Check each line of the data below for the word "diode", then extract the ones that have it.

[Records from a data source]
----------
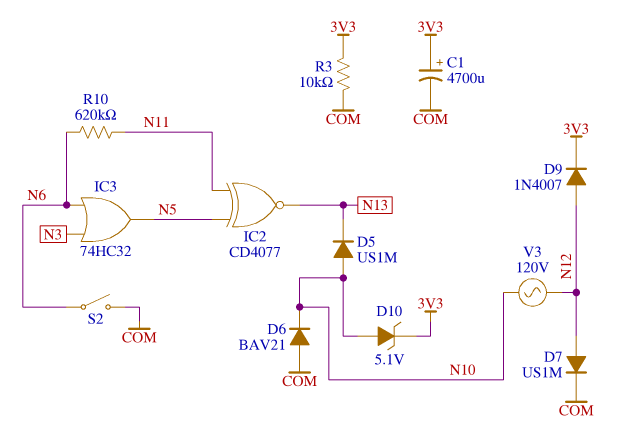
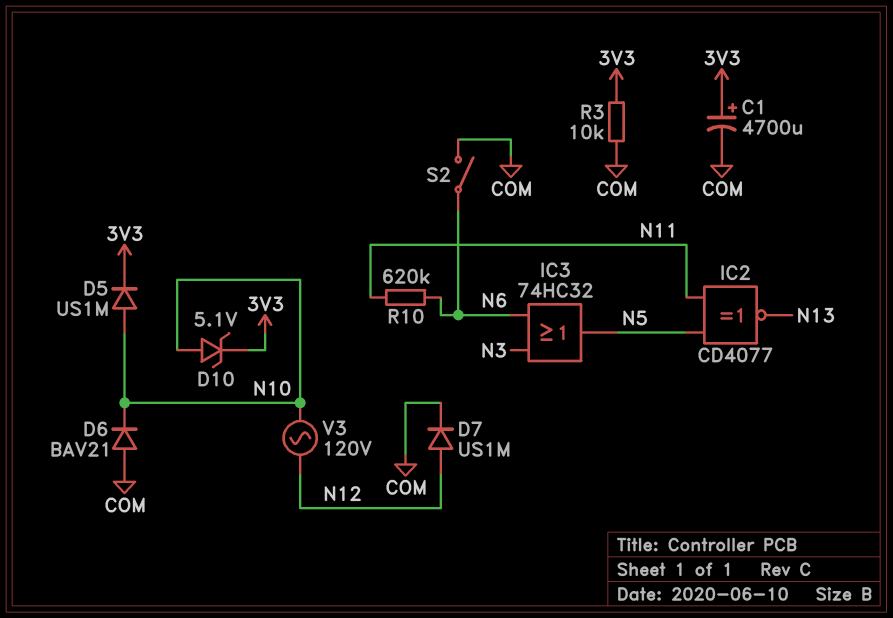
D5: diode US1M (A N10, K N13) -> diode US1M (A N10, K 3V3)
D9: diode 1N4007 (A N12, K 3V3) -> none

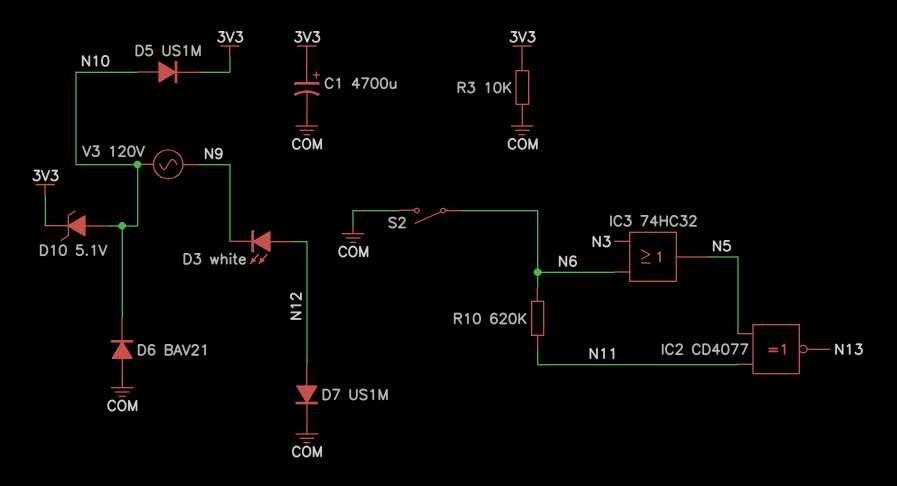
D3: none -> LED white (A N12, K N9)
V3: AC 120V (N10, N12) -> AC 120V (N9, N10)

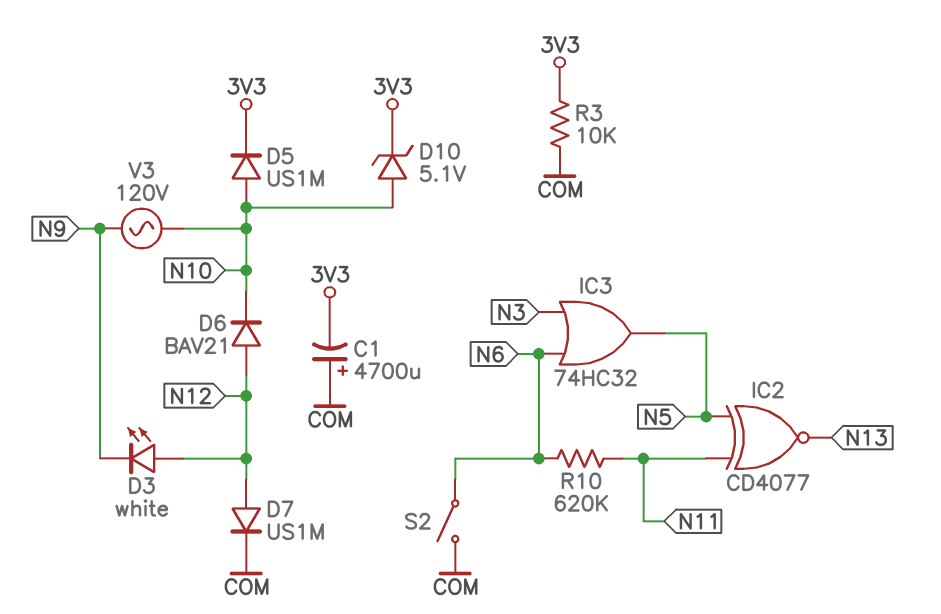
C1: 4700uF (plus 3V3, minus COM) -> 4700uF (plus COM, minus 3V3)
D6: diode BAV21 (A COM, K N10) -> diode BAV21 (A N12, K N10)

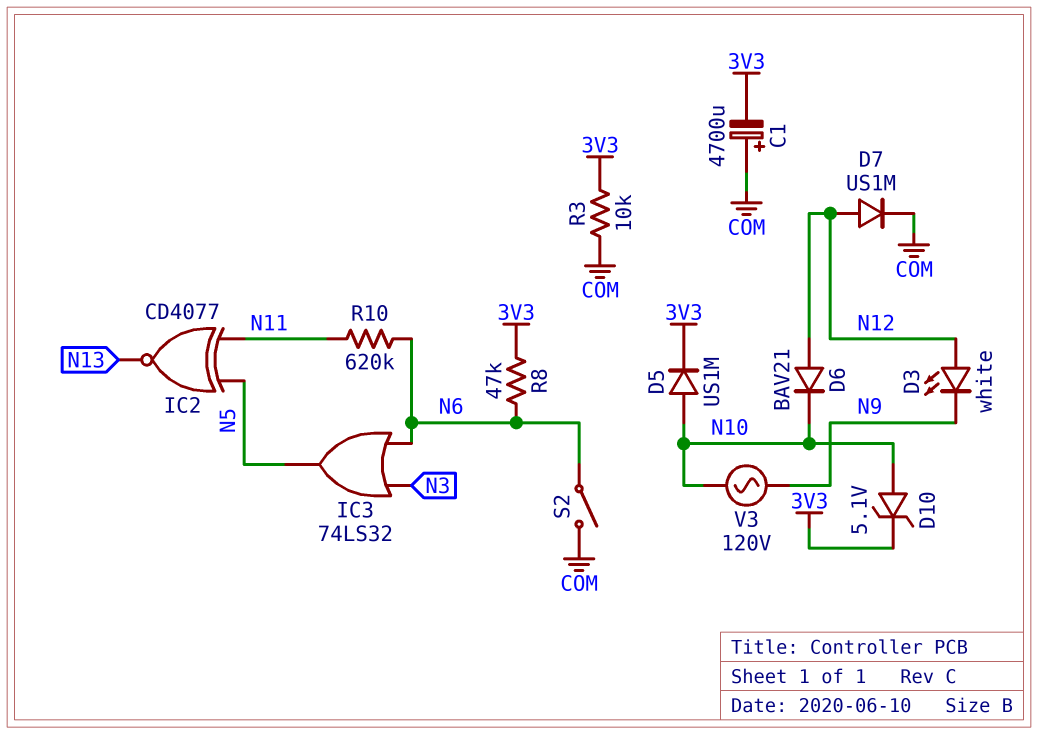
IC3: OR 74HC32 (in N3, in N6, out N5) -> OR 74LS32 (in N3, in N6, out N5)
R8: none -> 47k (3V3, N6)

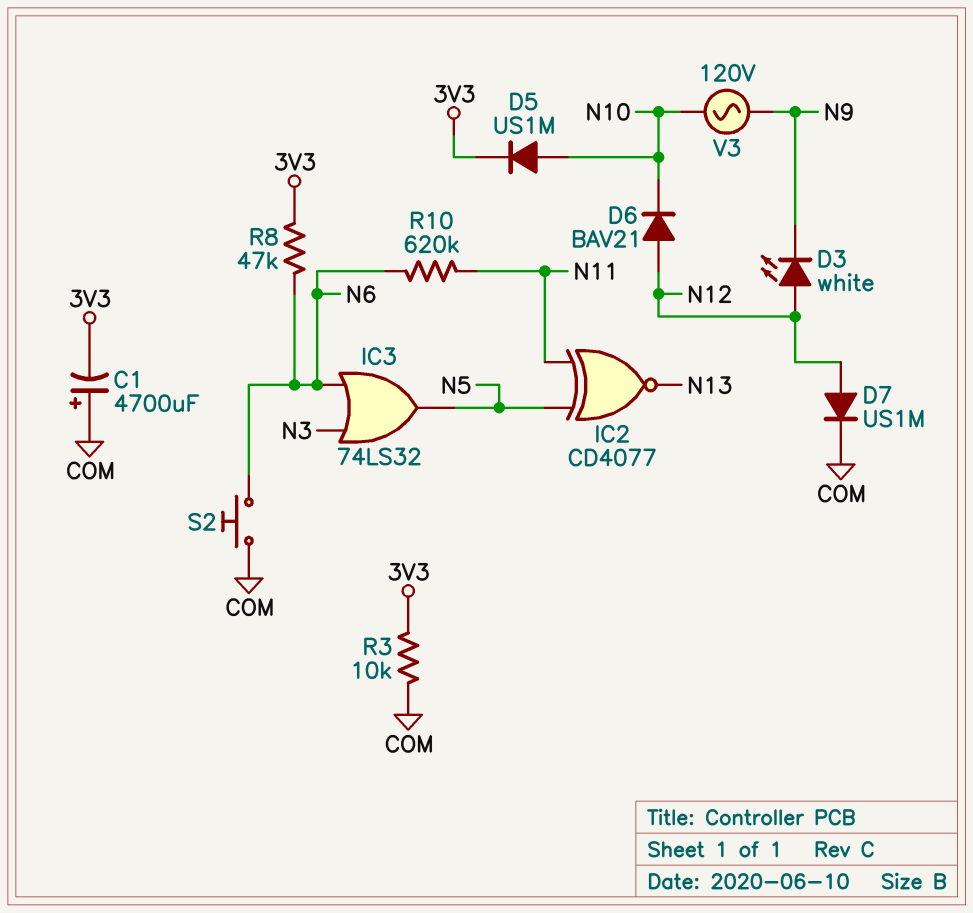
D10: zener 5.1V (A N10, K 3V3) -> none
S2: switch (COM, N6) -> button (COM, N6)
----------
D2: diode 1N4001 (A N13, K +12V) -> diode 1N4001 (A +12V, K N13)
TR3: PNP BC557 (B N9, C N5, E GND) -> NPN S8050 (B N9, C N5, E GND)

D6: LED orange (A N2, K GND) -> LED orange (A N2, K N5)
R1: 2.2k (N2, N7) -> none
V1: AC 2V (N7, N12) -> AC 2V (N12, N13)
----------
**EXERCISE RESULT**
D5: diode US1M (A N10, K N13) -> diode US1M (A N10, K 3V3)
D9: diode 1N4007 (A N12, K 3V3) -> none
D6: diode BAV21 (A COM, K N10) -> diode BAV21 (A N12, K N10)
D2: diode 1N4001 (A N13, K +12V) -> diode 1N4001 (A +12V, K N13)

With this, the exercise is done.